**DATASET RECORDS**
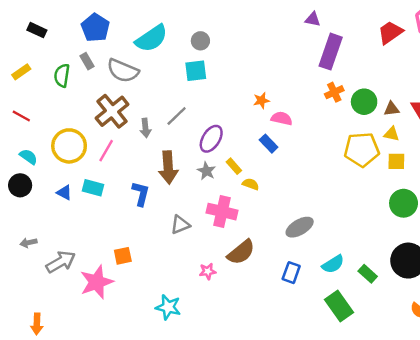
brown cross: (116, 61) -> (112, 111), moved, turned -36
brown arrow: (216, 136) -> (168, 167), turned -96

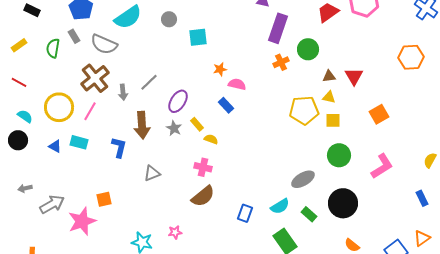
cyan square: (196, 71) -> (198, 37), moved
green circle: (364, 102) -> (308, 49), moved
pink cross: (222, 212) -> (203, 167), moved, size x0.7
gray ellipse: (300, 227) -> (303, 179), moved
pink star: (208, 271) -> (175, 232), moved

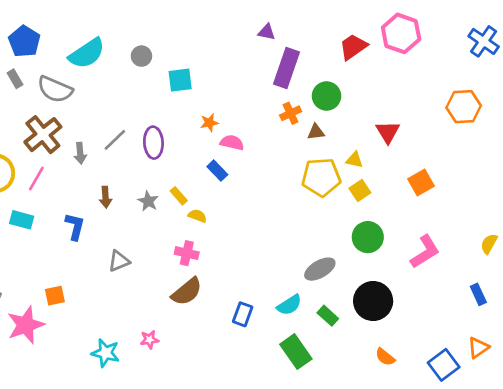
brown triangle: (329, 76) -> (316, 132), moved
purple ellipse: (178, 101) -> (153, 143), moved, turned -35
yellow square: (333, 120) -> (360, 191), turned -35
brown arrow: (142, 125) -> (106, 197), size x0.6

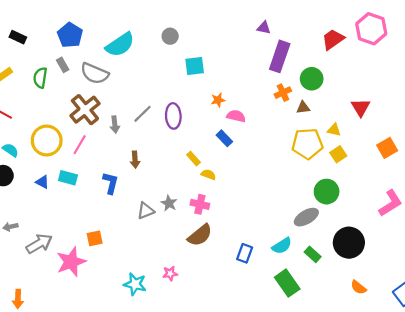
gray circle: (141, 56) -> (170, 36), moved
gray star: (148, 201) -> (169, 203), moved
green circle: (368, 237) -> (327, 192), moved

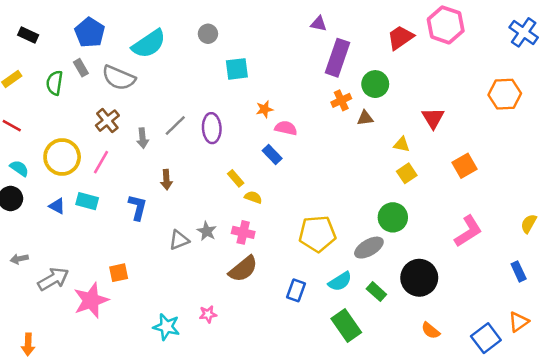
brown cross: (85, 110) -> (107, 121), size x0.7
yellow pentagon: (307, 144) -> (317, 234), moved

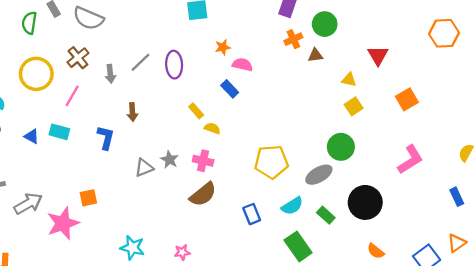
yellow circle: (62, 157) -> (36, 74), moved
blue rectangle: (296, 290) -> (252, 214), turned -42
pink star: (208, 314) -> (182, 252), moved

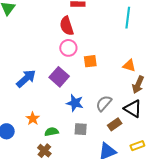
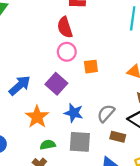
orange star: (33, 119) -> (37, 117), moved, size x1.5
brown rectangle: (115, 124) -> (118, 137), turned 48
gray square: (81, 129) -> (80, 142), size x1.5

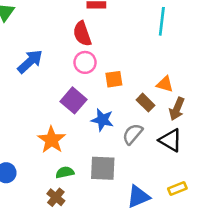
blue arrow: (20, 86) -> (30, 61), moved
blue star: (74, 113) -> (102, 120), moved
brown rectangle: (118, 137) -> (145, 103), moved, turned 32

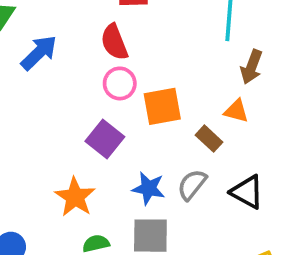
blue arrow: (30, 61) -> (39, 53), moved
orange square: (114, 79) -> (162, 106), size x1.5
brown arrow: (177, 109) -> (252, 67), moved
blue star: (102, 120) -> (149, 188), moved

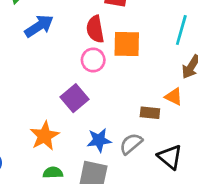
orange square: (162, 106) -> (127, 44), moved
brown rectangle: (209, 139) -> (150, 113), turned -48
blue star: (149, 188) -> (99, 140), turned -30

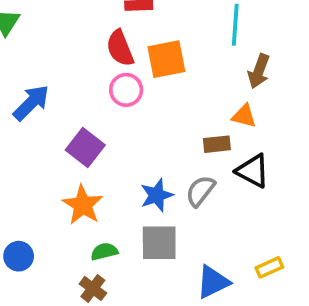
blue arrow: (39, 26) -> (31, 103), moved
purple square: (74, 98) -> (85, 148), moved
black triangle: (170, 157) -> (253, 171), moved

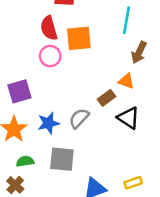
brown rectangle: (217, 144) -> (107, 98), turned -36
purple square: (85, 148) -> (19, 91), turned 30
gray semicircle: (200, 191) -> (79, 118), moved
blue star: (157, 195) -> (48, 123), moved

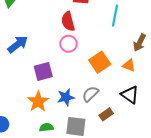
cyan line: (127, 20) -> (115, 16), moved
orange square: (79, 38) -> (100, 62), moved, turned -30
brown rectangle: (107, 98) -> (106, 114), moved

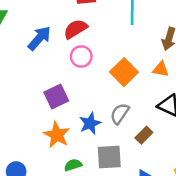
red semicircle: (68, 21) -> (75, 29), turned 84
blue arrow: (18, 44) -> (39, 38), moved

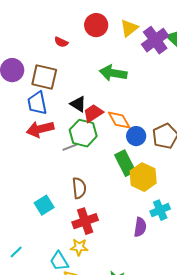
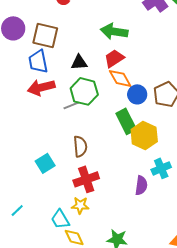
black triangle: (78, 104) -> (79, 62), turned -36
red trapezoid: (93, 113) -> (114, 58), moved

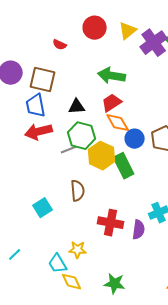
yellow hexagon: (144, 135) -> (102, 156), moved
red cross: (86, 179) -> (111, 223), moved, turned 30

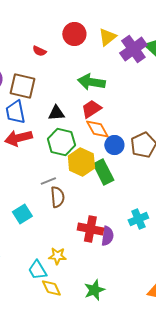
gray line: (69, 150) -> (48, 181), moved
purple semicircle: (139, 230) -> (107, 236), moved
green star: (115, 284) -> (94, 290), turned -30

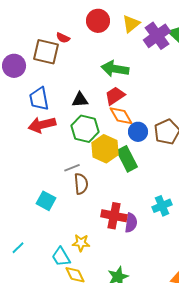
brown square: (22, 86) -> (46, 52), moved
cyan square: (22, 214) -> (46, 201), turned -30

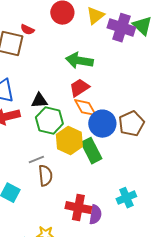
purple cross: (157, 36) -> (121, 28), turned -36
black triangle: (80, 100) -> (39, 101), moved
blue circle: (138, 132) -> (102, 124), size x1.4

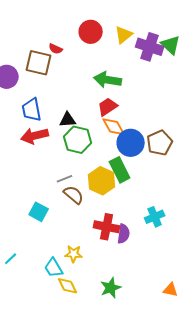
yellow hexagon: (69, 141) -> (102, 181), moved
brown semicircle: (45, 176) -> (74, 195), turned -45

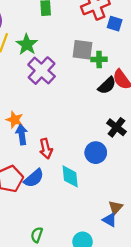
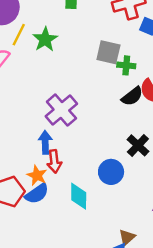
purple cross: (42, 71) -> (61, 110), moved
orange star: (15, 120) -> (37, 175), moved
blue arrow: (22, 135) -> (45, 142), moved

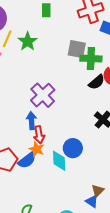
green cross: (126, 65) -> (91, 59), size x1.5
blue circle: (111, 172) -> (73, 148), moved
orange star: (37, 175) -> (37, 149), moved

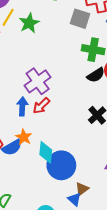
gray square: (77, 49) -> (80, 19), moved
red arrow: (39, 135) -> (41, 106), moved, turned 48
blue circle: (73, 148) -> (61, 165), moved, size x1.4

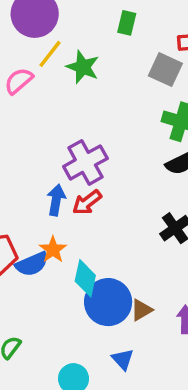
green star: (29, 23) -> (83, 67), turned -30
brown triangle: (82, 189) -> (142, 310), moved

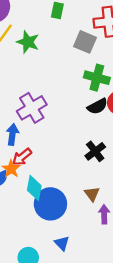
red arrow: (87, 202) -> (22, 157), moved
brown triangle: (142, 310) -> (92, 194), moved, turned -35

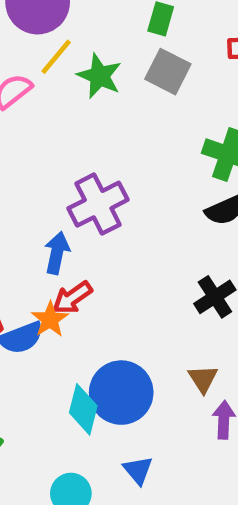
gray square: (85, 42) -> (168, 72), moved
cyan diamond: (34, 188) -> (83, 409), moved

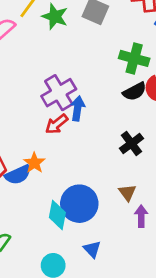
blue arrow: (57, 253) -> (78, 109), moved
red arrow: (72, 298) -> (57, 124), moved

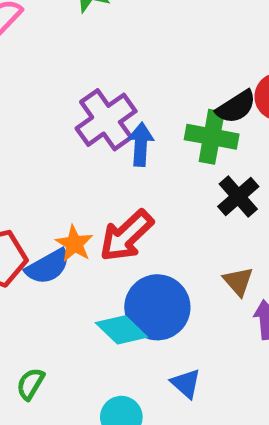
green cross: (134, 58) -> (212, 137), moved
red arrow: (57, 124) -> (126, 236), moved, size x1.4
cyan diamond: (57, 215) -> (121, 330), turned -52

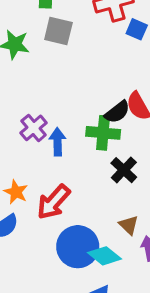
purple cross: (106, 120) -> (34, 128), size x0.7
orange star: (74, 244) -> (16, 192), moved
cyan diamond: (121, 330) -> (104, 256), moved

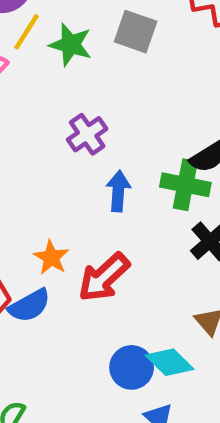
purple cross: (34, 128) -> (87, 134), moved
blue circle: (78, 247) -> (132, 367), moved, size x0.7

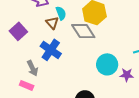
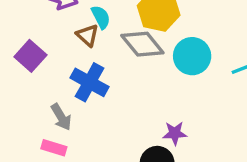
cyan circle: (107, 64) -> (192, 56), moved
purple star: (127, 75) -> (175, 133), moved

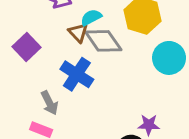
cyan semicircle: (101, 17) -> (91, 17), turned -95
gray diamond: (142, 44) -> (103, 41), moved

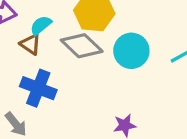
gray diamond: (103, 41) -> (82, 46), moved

**TASK STATEMENT**
Report the lines above that contain "black".

**ANSWER SPACE**
black triangle: (170, 157) -> (253, 171), moved
black triangle: (78, 104) -> (79, 62), turned -36
black triangle: (80, 100) -> (39, 101), moved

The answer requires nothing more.